* _Directions for this task_
All lines of the records below that contain the word "button" must be listed.
Start of Data
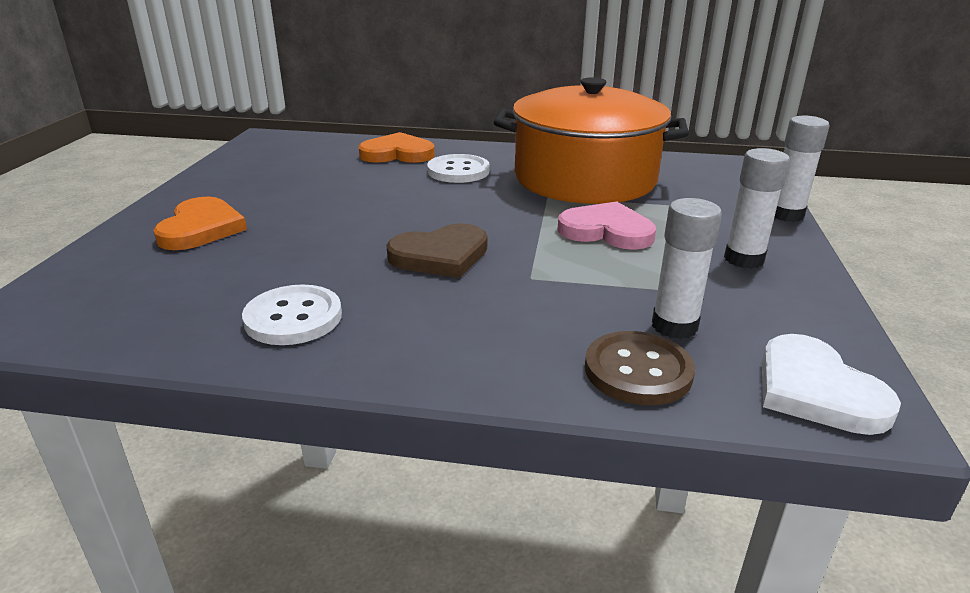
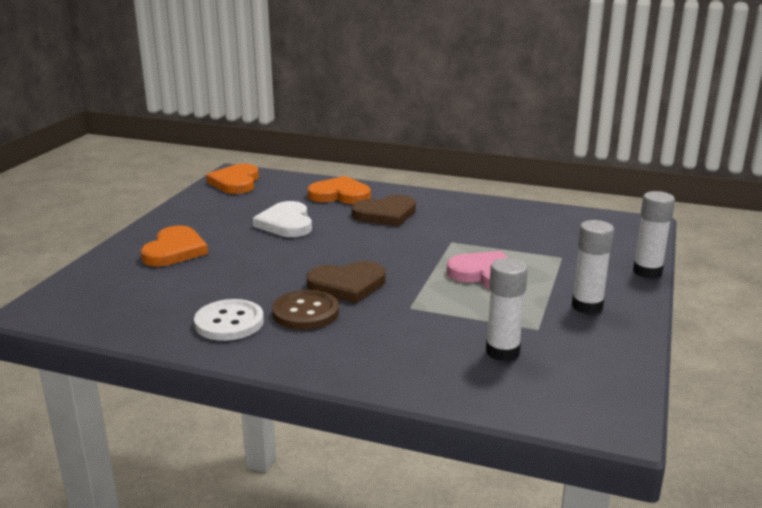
camera: 10 degrees right, 5 degrees down
(267, 147) = (235, 182): none -> orange heart
(458, 171) = (385, 214): white button -> brown heart
(585, 178) = (490, 227): orange pot -> none
(638, 371) = (459, 379): brown button -> brown button (305, 312)
(816, 390) = (582, 404): white heart -> white heart (286, 223)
End of Data
* _Answer section_
(458, 171) = (385, 214): white button -> brown heart
(638, 371) = (459, 379): brown button -> brown button (305, 312)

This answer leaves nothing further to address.